Can you transcribe the records from their first line through the line containing "3: (114, 171)", including both ends and leaving the pictures out?

######

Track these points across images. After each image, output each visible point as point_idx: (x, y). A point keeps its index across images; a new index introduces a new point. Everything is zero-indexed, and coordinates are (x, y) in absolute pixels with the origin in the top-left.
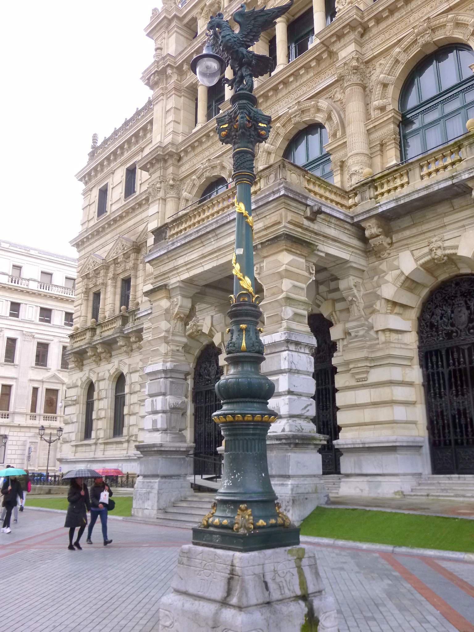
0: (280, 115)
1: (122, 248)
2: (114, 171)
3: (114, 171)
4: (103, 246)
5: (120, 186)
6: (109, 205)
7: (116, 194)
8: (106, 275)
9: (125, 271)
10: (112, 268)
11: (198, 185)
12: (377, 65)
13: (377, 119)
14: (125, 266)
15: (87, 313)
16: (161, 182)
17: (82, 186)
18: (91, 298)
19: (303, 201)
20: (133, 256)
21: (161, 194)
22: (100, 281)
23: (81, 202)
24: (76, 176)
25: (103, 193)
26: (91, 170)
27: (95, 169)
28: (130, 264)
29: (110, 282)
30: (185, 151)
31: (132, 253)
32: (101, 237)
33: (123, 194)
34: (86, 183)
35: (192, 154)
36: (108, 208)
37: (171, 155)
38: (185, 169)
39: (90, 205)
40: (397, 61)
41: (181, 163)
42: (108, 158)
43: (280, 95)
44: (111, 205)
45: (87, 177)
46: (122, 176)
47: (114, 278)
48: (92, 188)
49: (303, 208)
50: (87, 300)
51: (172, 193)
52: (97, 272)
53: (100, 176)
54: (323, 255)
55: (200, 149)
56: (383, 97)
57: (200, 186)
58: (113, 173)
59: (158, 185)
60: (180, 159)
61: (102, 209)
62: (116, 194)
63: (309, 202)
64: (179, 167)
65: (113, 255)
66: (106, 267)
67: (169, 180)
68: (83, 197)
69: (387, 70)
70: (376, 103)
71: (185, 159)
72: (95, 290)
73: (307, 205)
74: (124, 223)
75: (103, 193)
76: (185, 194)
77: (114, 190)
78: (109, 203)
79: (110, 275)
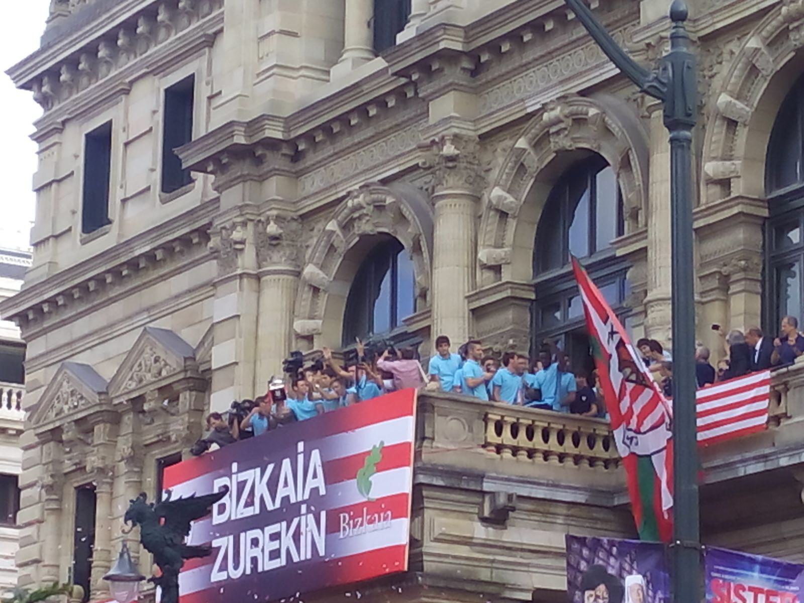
0: (529, 110)
1: (154, 371)
2: (132, 83)
3: (132, 83)
4: (103, 335)
5: (146, 142)
6: (118, 202)
7: (137, 166)
8: (112, 444)
9: (164, 440)
10: (128, 419)
11: (342, 248)
12: (726, 56)
13: (711, 210)
14: (167, 424)
15: (58, 555)
16: (244, 224)
17: (28, 109)
18: (70, 504)
19: (473, 487)
20: (186, 399)
21: (247, 261)
22: (93, 461)
23: (27, 160)
24: (9, 72)
25: (99, 145)
26: (61, 62)
27: (72, 62)
28: (178, 427)
29: (123, 467)
30: (309, 136)
31: (185, 389)
32: (94, 309)
33: (157, 175)
34: (44, 101)
35: (329, 150)
36: (114, 209)
37: (272, 144)
38: (315, 186)
39: (59, 181)
40: (753, 71)
41: (301, 166)
42: (110, 38)
43: (530, 55)
44: (124, 201)
45: (46, 78)
46: (154, 112)
47: (135, 459)
48: (64, 123)
49: (478, 499)
50: (59, 511)
51: (279, 261)
52: (85, 426)
53: (89, 90)
54: (528, 597)
55: (346, 141)
56: (727, 157)
57: (350, 254)
58: (127, 92)
59: (237, 235)
60: (297, 156)
61: (95, 215)
62: (137, 166)
63: (487, 486)
64: (298, 174)
65: (128, 388)
66: (114, 417)
67: (268, 221)
68: (35, 146)
69: (735, 84)
70: (710, 168)
71: (311, 159)
72: (80, 480)
73: (483, 493)
74: (163, 278)
75: (99, 145)
76: (310, 270)
77: (131, 148)
78: (116, 194)
79: (124, 446)
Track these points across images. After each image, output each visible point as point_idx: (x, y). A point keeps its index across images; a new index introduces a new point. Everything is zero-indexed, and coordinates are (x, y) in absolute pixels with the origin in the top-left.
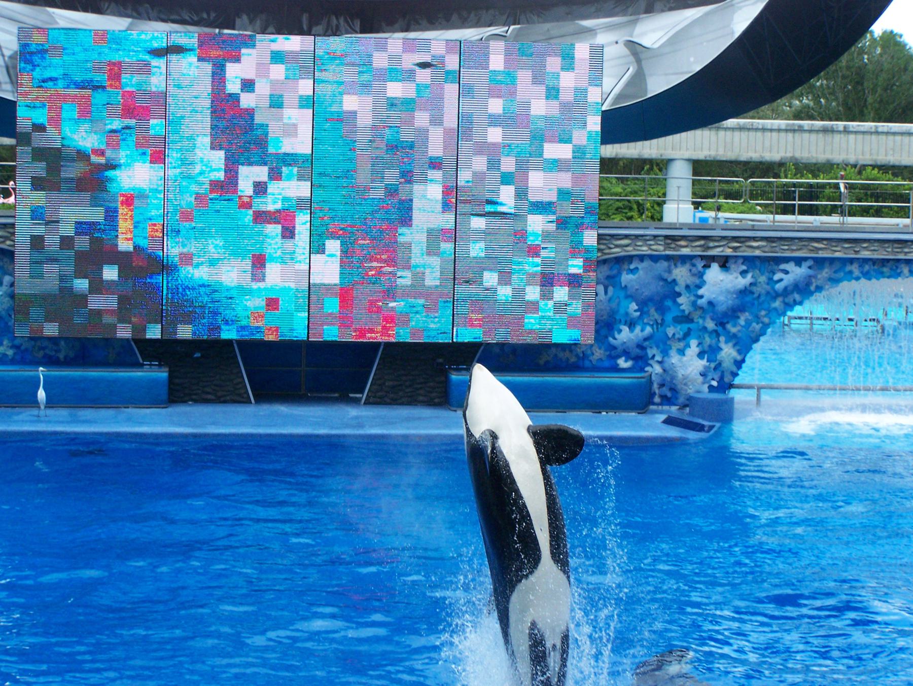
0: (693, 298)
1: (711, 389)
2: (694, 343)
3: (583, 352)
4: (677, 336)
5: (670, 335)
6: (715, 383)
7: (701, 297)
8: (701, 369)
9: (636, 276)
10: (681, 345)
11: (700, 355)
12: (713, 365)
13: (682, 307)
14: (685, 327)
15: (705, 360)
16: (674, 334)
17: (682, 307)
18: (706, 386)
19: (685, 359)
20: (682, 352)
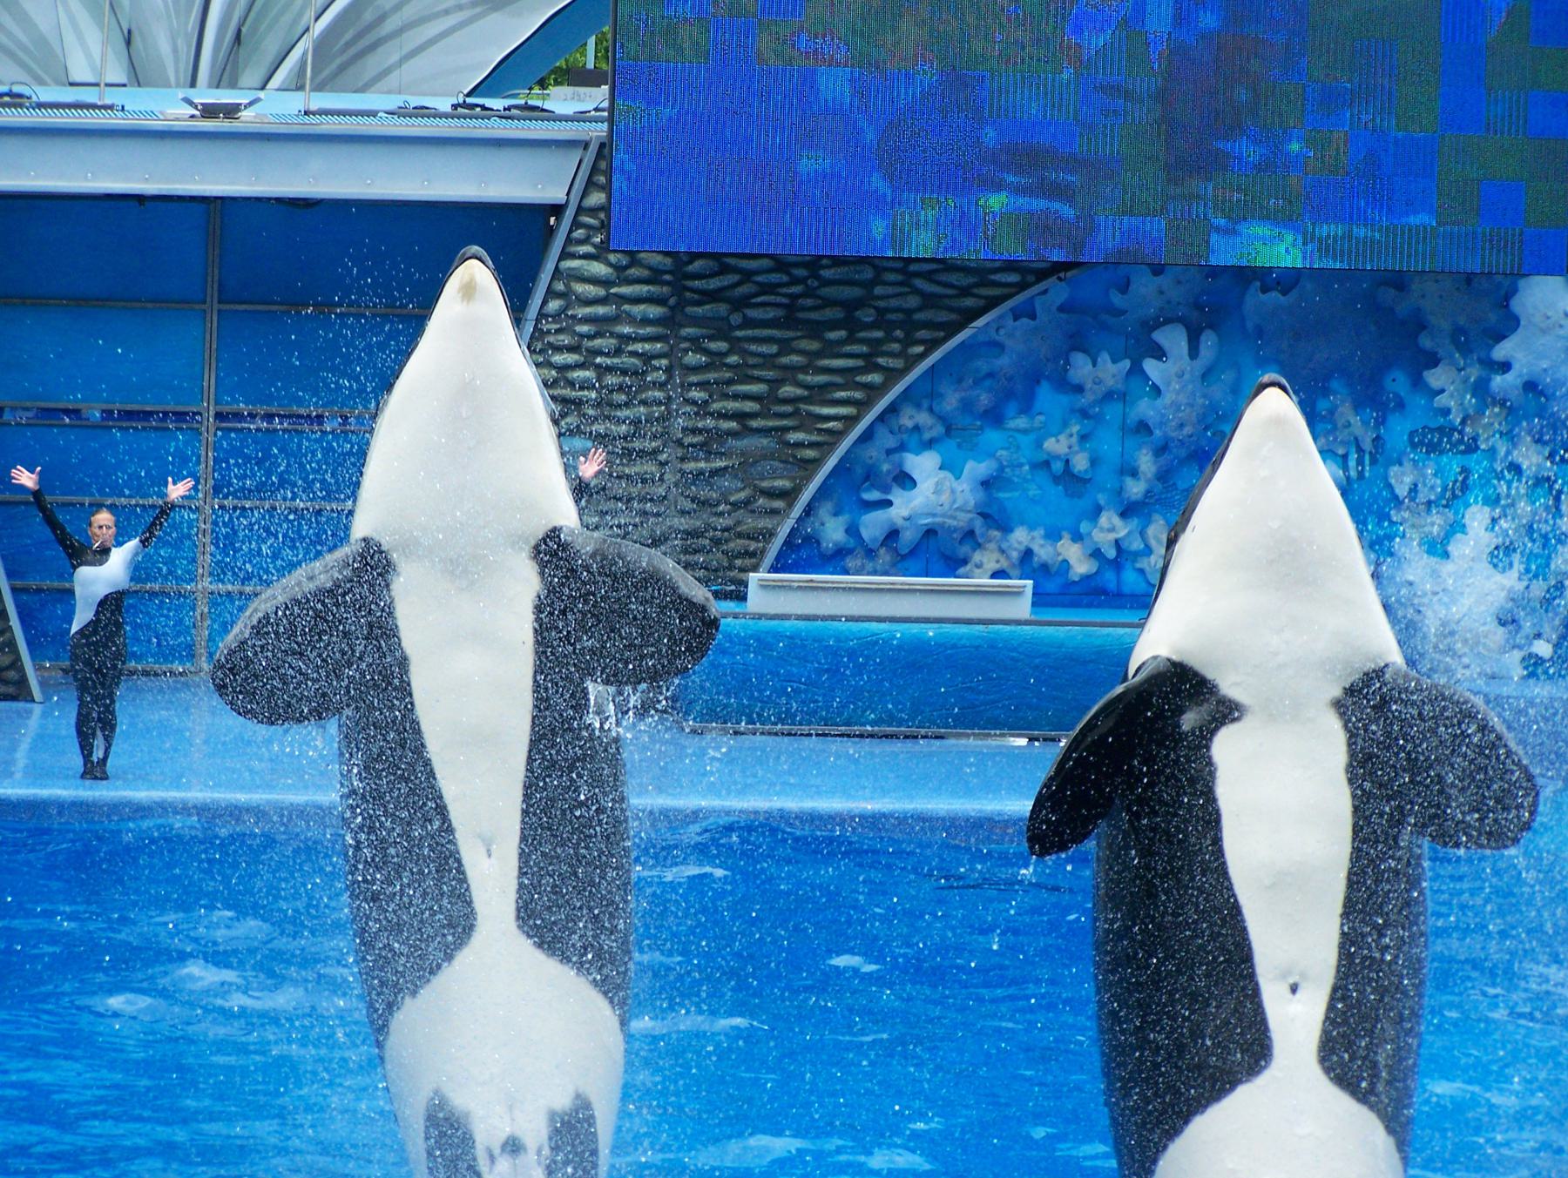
0: (1474, 373)
1: (1534, 665)
2: (1477, 517)
3: (1117, 542)
4: (1422, 497)
5: (1402, 491)
6: (1543, 649)
7: (1505, 367)
8: (1498, 599)
9: (1294, 294)
10: (1435, 523)
11: (1501, 554)
12: (1539, 589)
13: (1442, 401)
14: (1452, 464)
15: (1514, 573)
16: (1414, 489)
17: (1442, 401)
18: (1517, 655)
19: (1448, 567)
20: (1438, 548)
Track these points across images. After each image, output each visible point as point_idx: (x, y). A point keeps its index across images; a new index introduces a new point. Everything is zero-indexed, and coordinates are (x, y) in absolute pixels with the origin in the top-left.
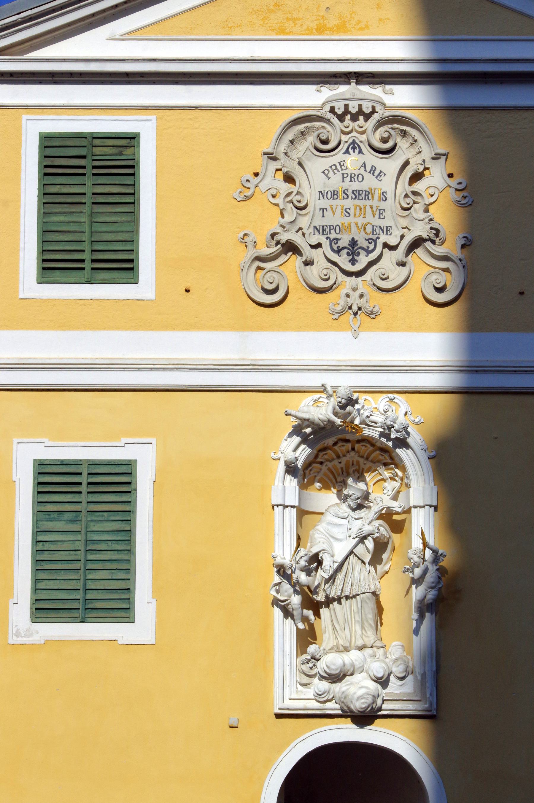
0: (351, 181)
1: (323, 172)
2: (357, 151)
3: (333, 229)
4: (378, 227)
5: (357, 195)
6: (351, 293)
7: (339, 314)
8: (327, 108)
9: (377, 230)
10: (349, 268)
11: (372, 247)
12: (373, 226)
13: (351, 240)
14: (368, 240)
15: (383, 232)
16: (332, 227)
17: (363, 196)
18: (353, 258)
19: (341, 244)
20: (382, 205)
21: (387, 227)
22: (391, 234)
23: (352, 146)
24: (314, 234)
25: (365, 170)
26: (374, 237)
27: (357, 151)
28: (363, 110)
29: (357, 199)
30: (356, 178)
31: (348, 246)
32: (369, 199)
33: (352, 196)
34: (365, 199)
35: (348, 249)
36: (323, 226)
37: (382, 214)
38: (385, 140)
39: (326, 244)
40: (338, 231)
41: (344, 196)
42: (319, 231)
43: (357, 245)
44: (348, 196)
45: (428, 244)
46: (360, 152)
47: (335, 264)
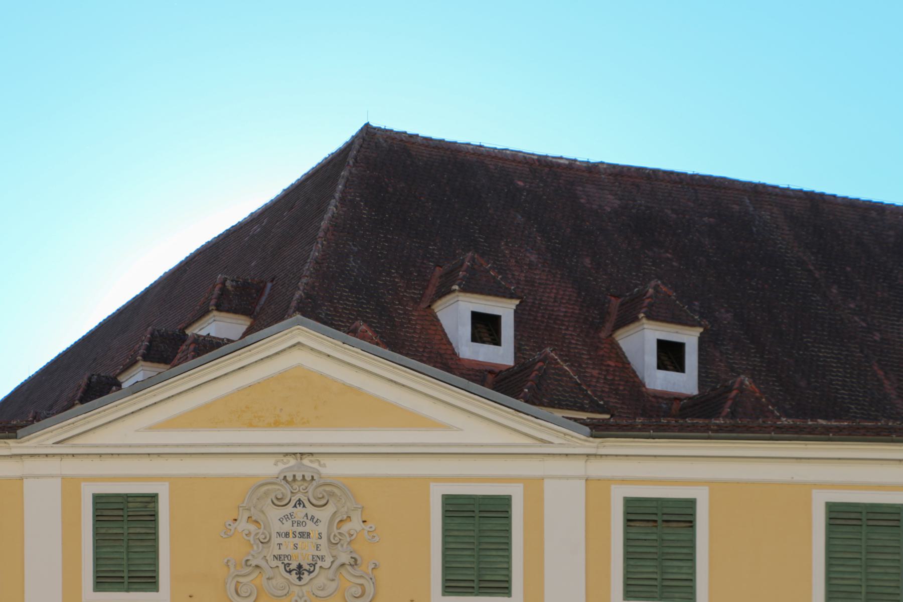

######

▸ **EXERCISE RESULT**
Track these points across images. After each image, output each visible point as point_idx: (x, y). A point keeps its index across images; a new index introduces a new point. Everything is zero-indexed, and coordinates are (x, y) in absolute pixels with the origin in the top-left.
0: (280, 115)
1: (122, 248)
2: (114, 171)
3: (114, 171)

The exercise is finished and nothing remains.